▸ **Data segment**
↓
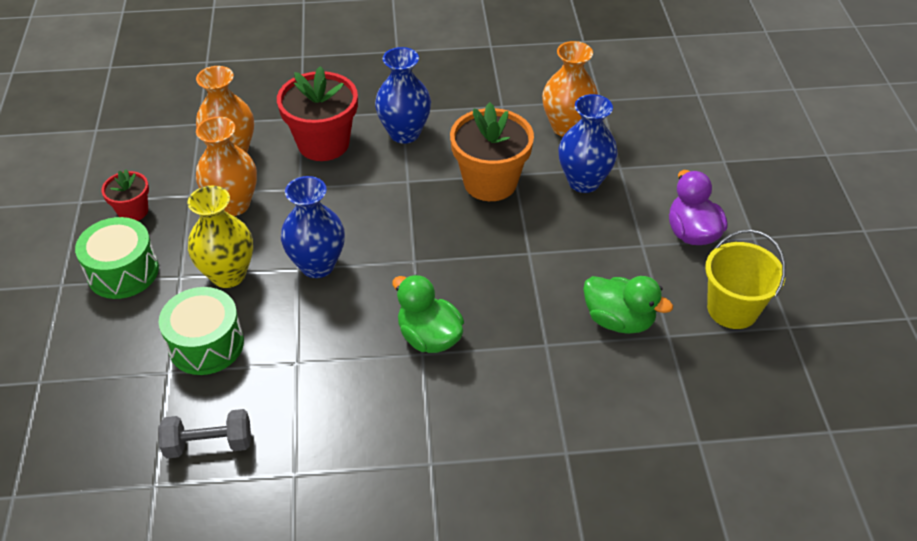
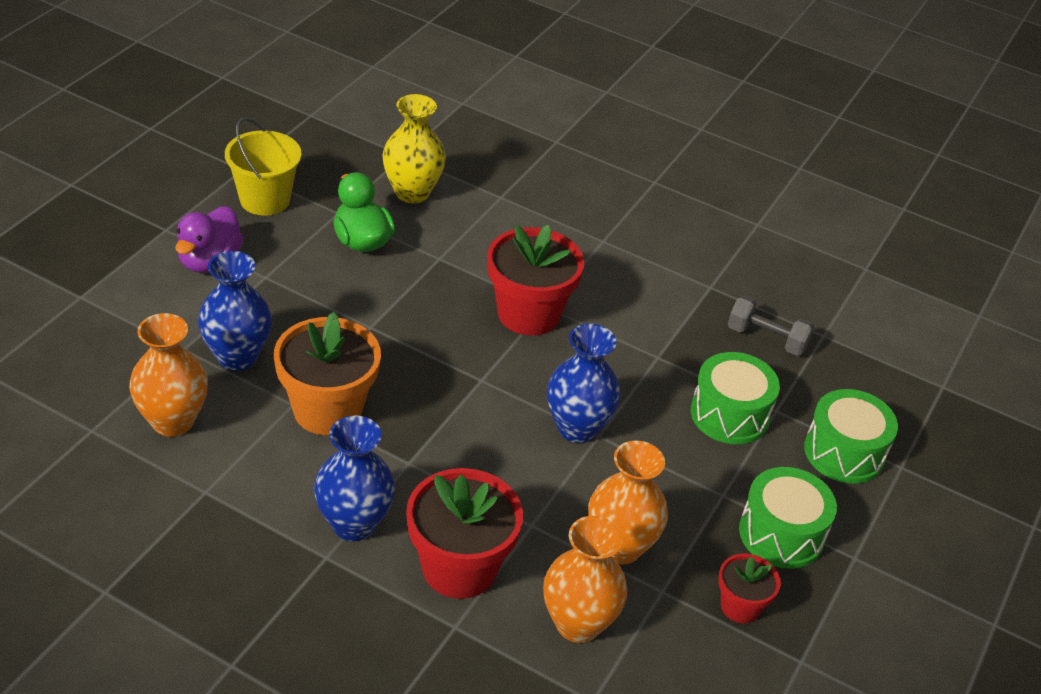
camera: 150 degrees left, 5 degrees down
(94, 366) = (844, 452): none -> green drum
(228, 274) = (672, 468): yellow vase -> yellow vase (412, 192)
(429, 337) = (528, 314): green duck -> red flower pot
↑
▸ **Task to carry out**
Leaving the pictures out, set down all of the data again exactly.

▸ **Answer below**
camera: 150 degrees left, 5 degrees down
(94, 366) = (844, 452): none -> green drum
(228, 274) = (672, 468): yellow vase -> yellow vase (412, 192)
(429, 337) = (528, 314): green duck -> red flower pot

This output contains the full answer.